All lines with the word "cross" in the material below are required.

- Material to process:
---------------

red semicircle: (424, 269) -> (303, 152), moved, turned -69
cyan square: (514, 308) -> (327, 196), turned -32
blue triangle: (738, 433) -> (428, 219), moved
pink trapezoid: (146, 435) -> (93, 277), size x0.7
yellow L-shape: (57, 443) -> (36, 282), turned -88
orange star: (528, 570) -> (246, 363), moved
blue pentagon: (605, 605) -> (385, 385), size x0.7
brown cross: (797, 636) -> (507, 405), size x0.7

---------------

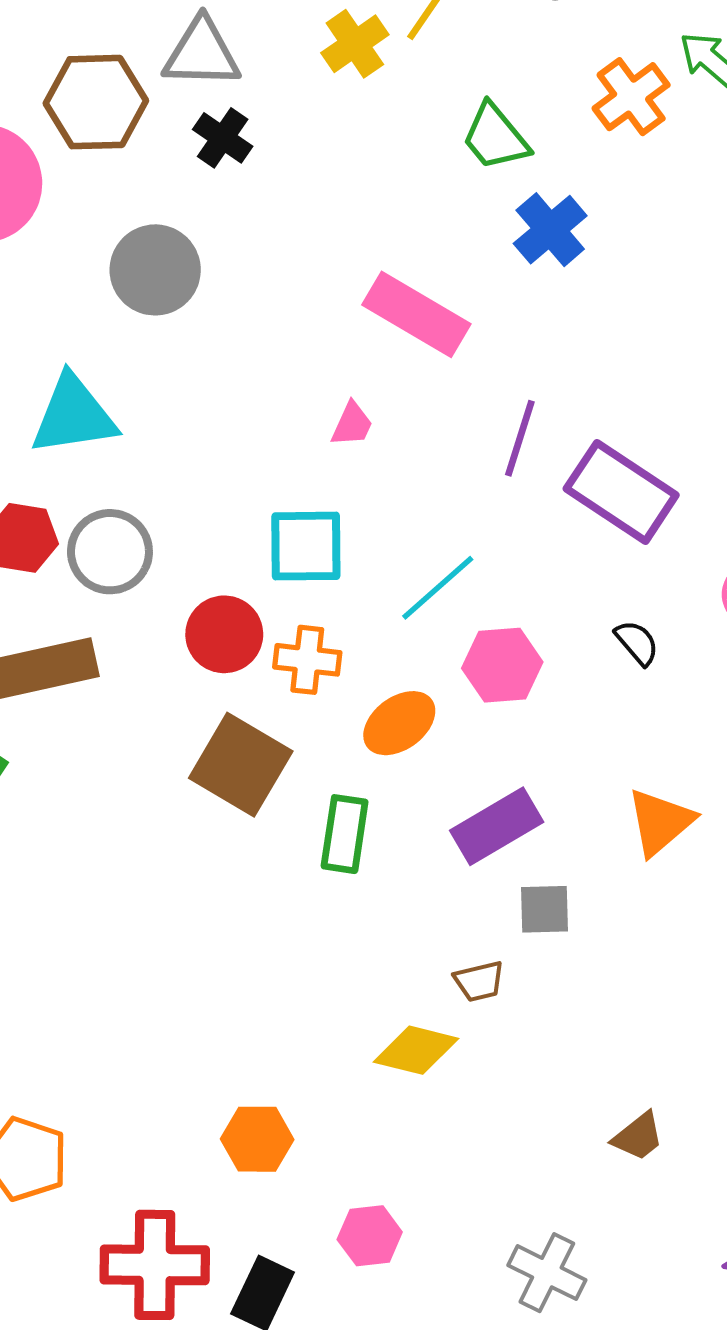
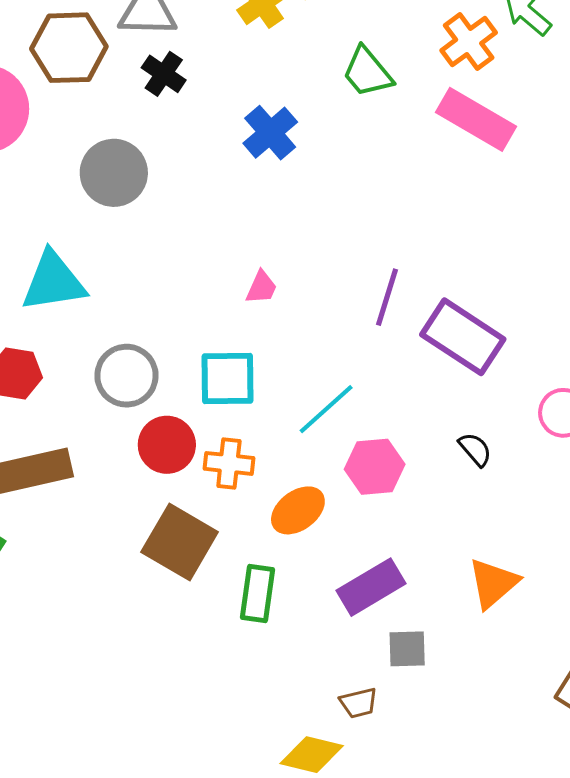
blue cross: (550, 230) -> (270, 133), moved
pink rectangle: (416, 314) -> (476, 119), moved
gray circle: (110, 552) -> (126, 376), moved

---------------

- Exercise solution:
brown cross: (797, 636) -> (507, 405), size x0.7
blue cross: (550, 230) -> (270, 133), moved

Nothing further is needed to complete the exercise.